DIRECTIONS FOR THIS TASK. Set down each entry exactly; omit images.

Before-and-after change data.
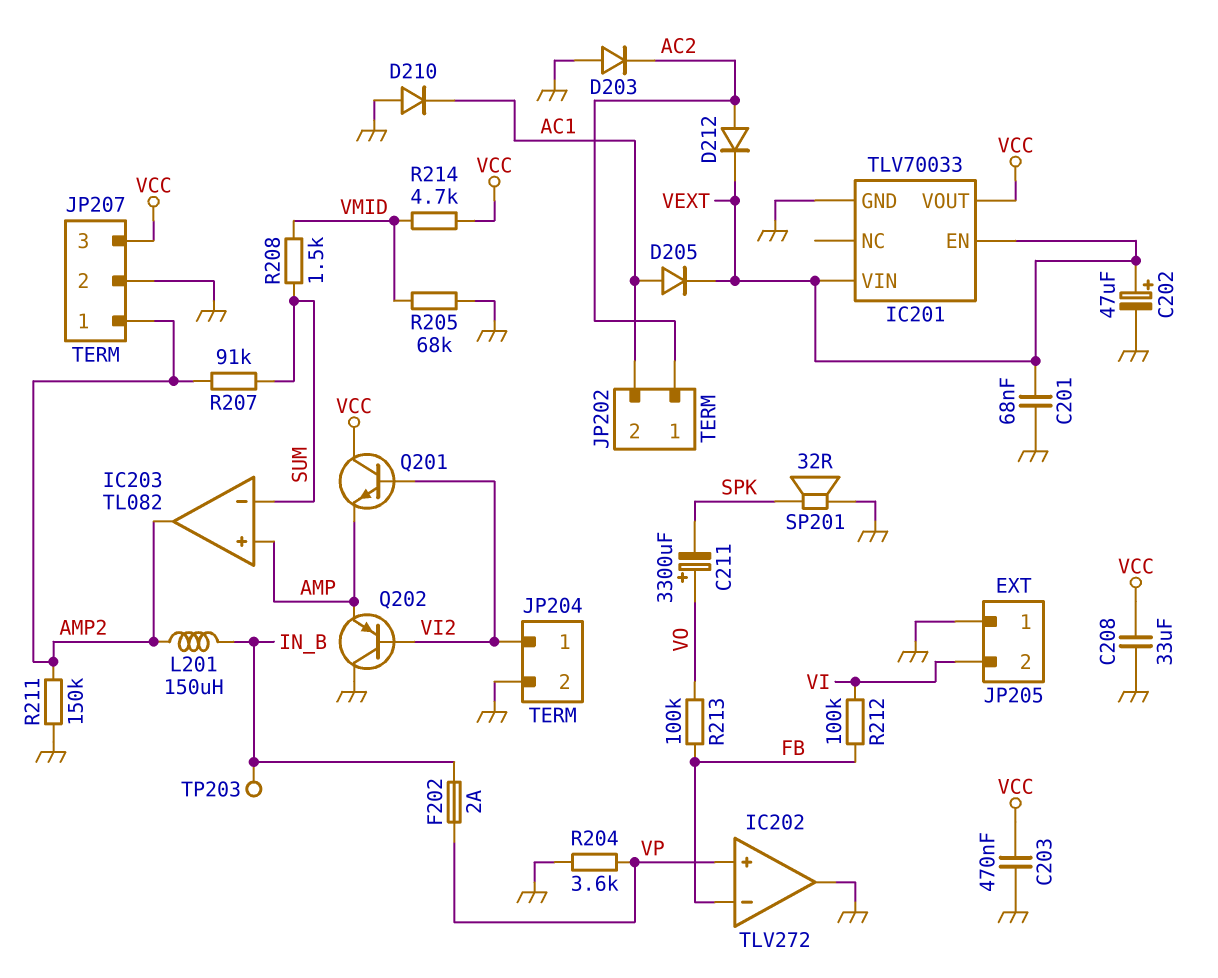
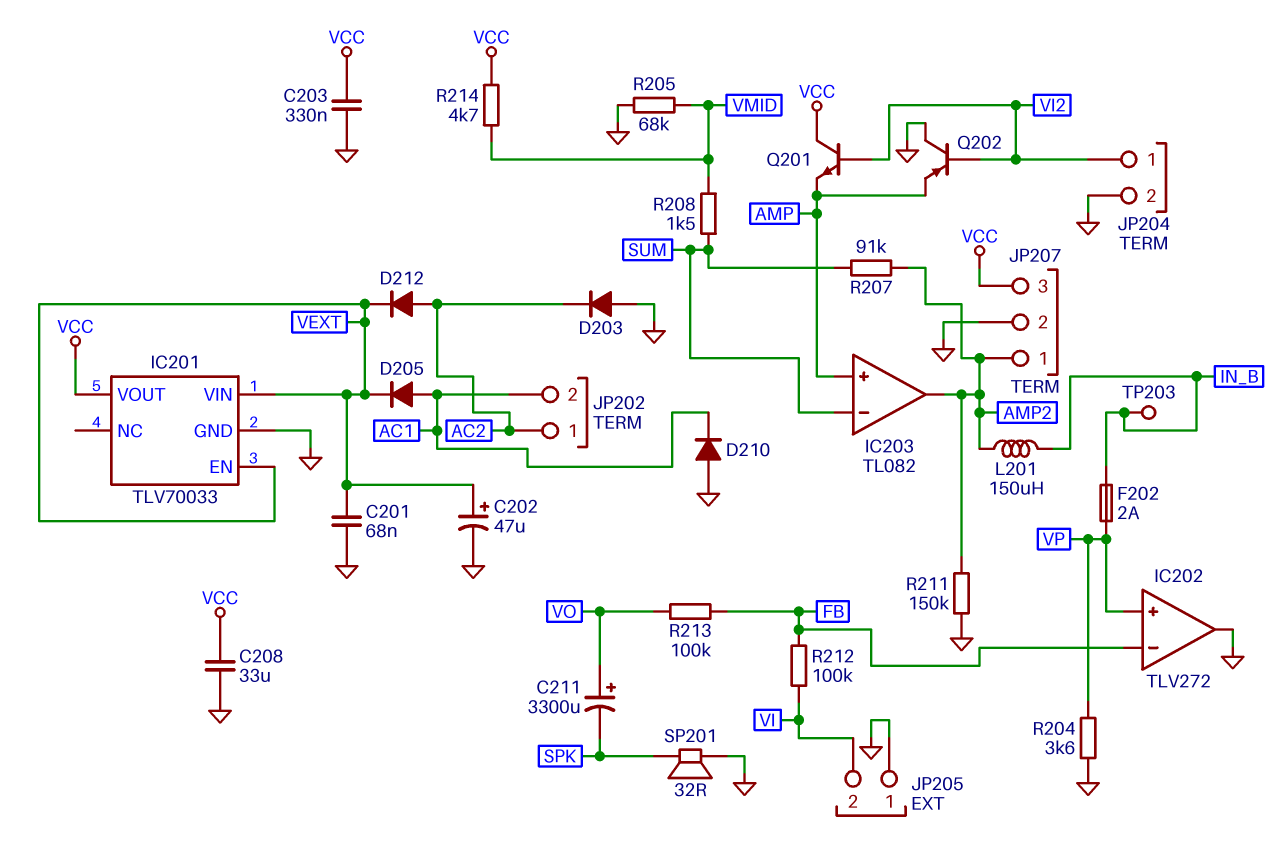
C203: 470nF (GND, VCC) -> 330nF (GND, VCC)

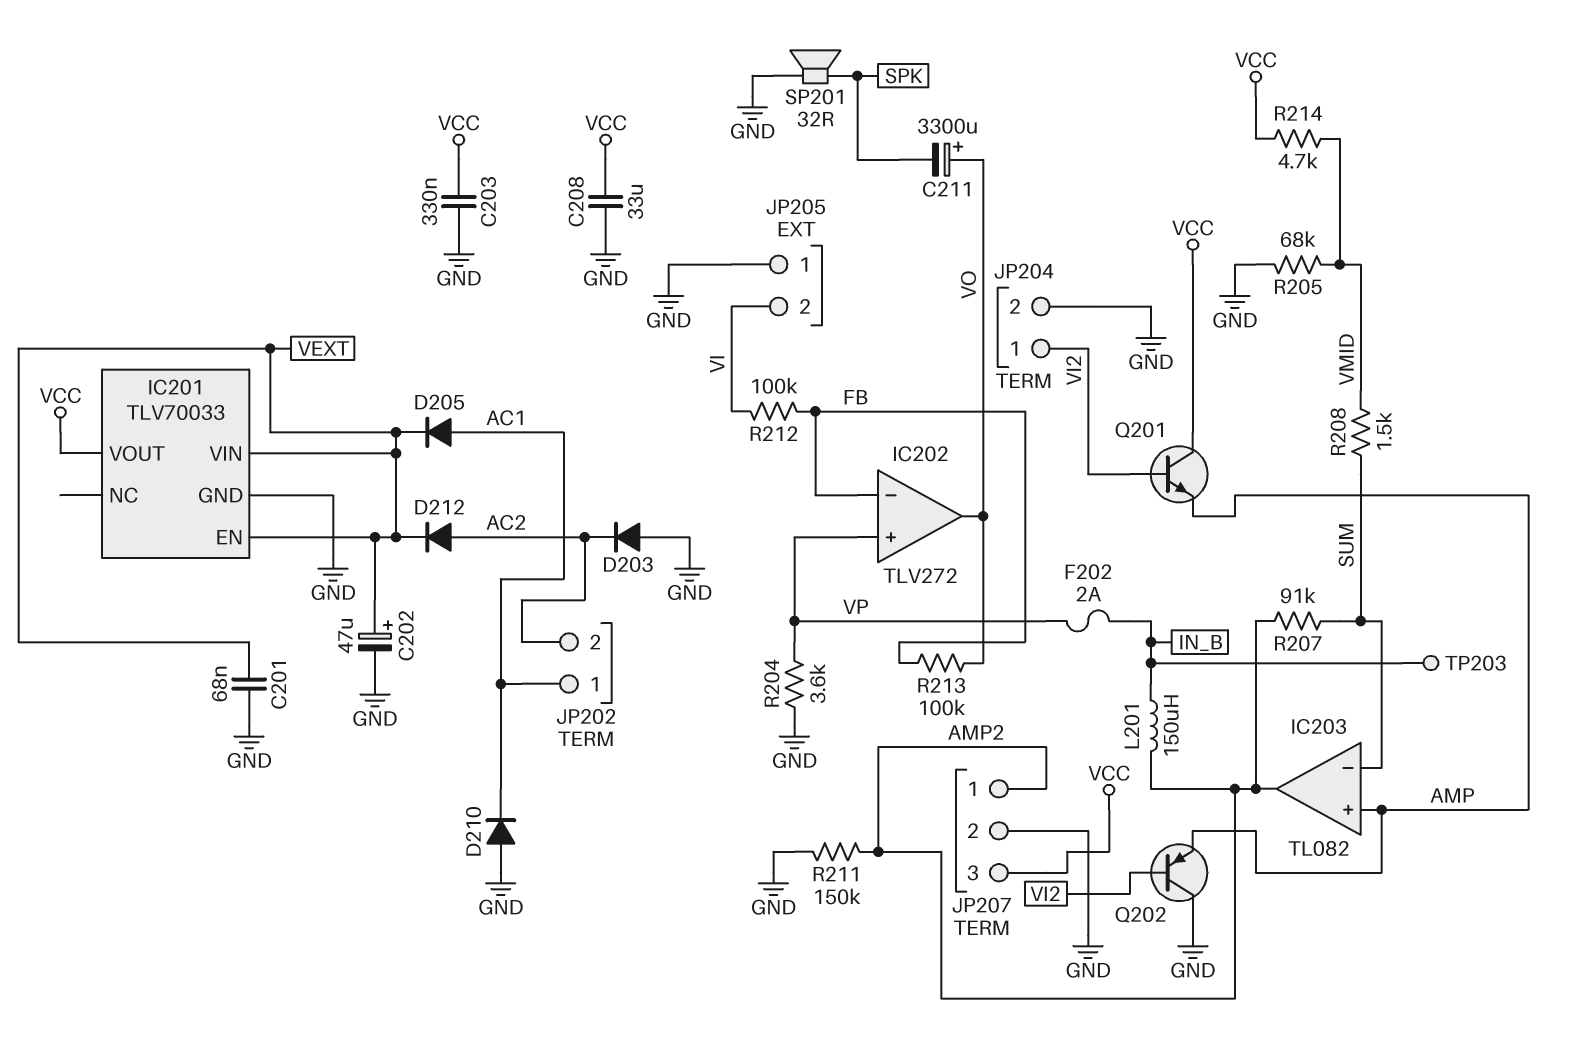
IC202 pin out: GND -> VO
JP202 pin 1: AC2 -> AC1
JP202 pin 2: AC1 -> AC2

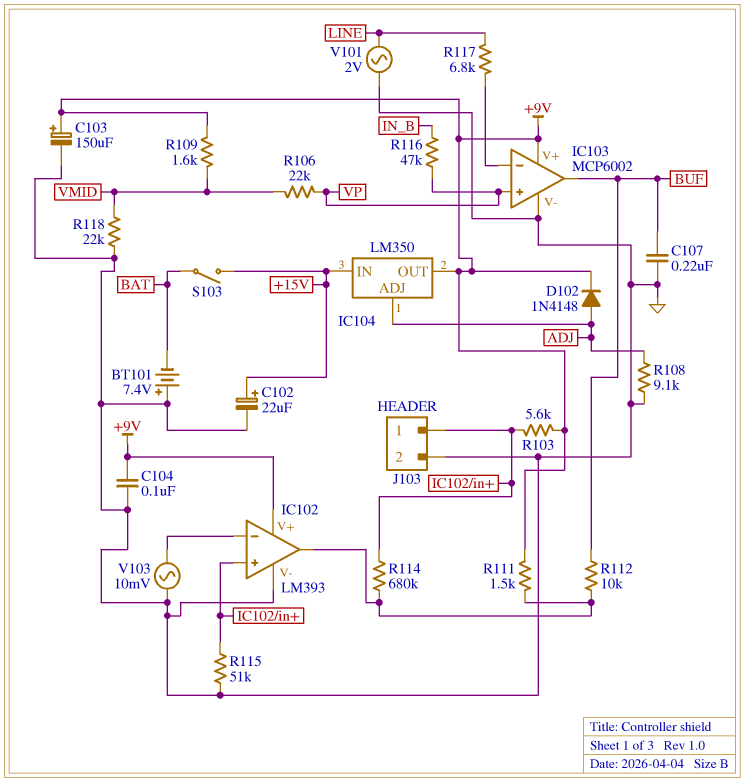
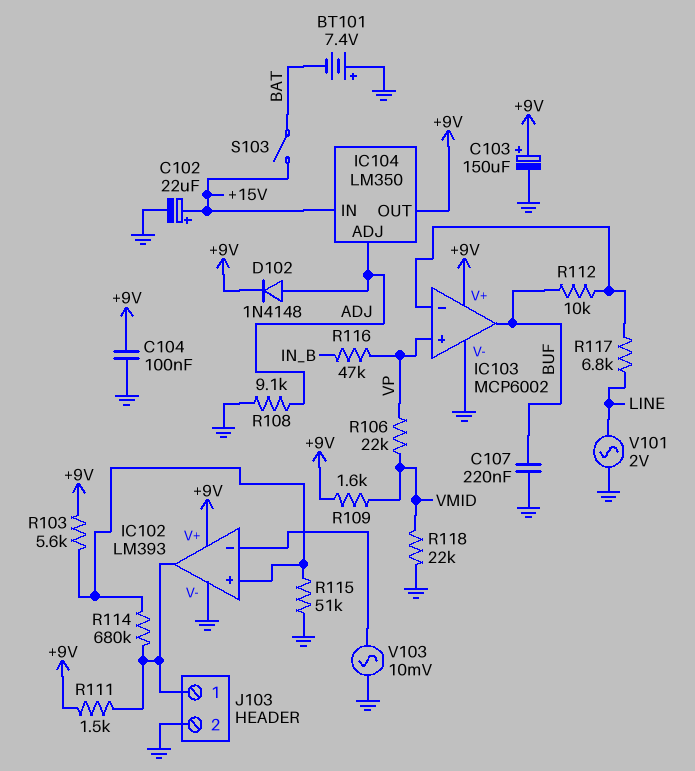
J103 pin 1: IC102/in+ -> IC102/out
R112: 10k (BUF, IC102/out) -> 10k (BUF, IC103/in-)

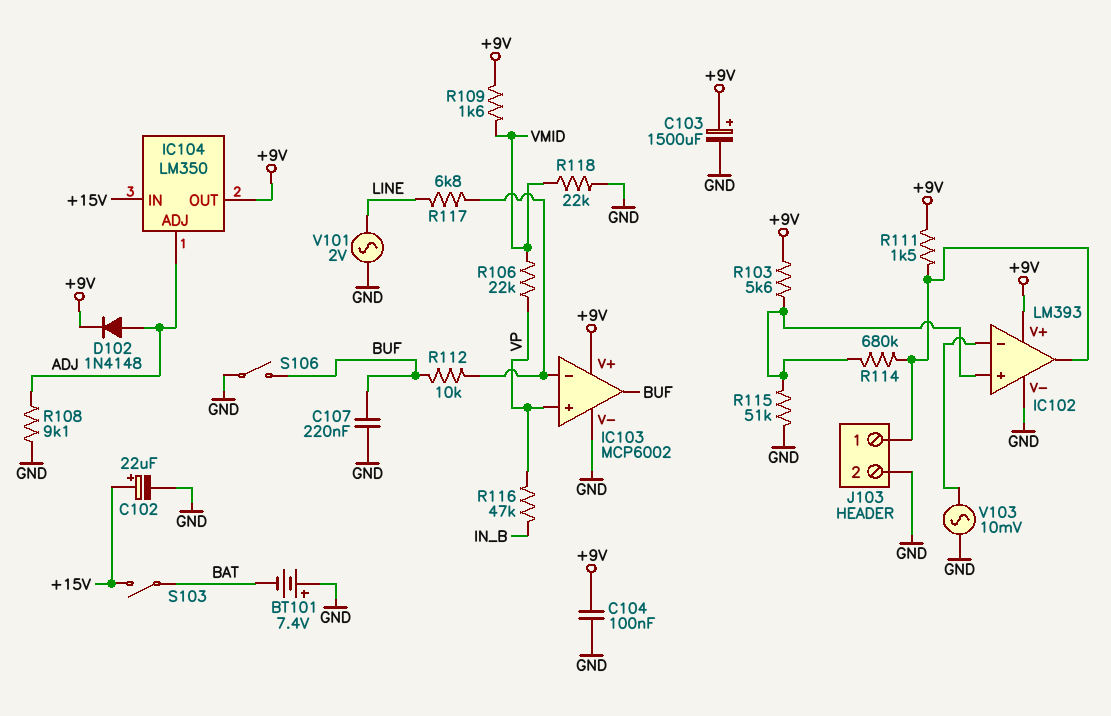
C103: 150uF (plus +9V, minus GND) -> 1500uF (plus +9V, minus GND)
S106: none -> switch (BUF, GND)

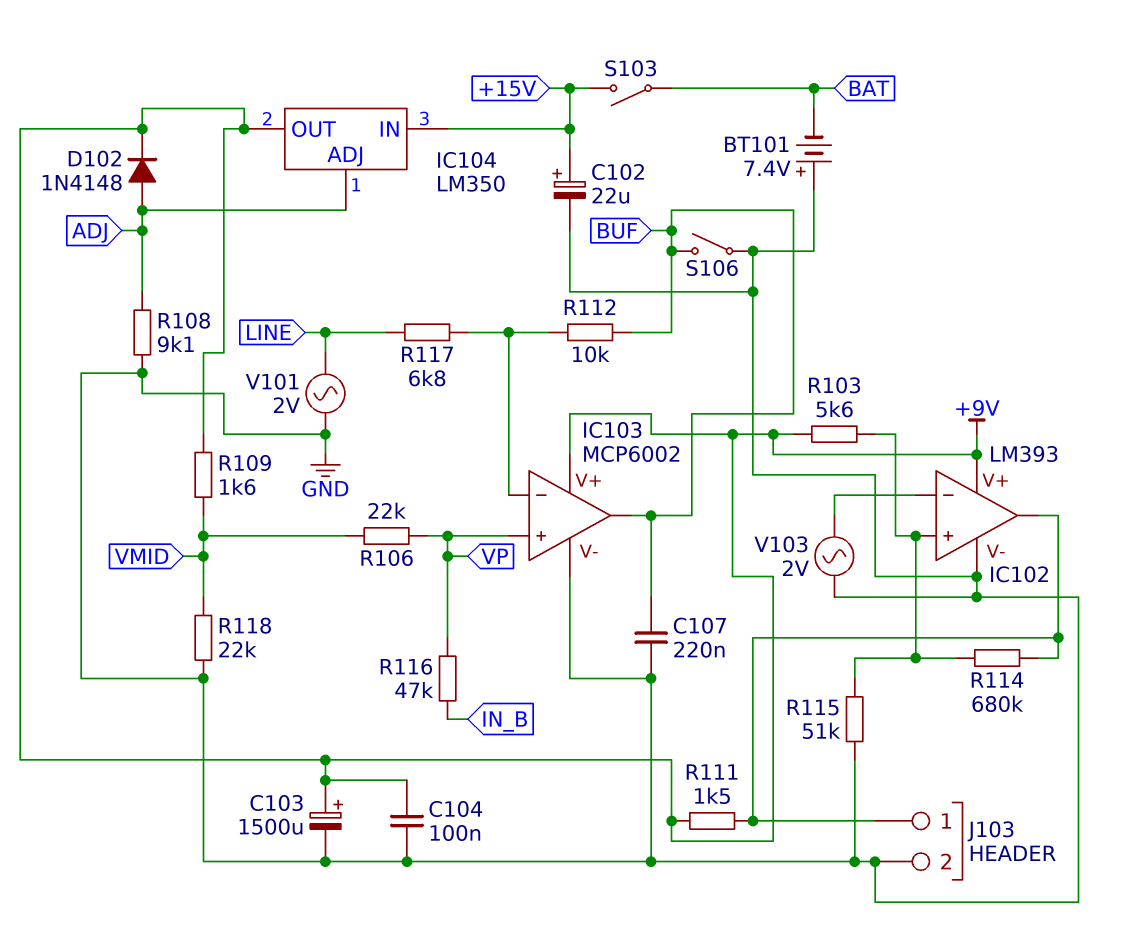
V103: AC 10mV (GND, IC102/in-) -> AC 2V (GND, IC102/in-)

FINISHED TASK.
C203: 470nF (GND, VCC) -> 330nF (GND, VCC)

IC202 pin out: GND -> VO
JP202 pin 1: AC2 -> AC1
JP202 pin 2: AC1 -> AC2

J103 pin 1: IC102/in+ -> IC102/out
R112: 10k (BUF, IC102/out) -> 10k (BUF, IC103/in-)

C103: 150uF (plus +9V, minus GND) -> 1500uF (plus +9V, minus GND)
S106: none -> switch (BUF, GND)

V103: AC 10mV (GND, IC102/in-) -> AC 2V (GND, IC102/in-)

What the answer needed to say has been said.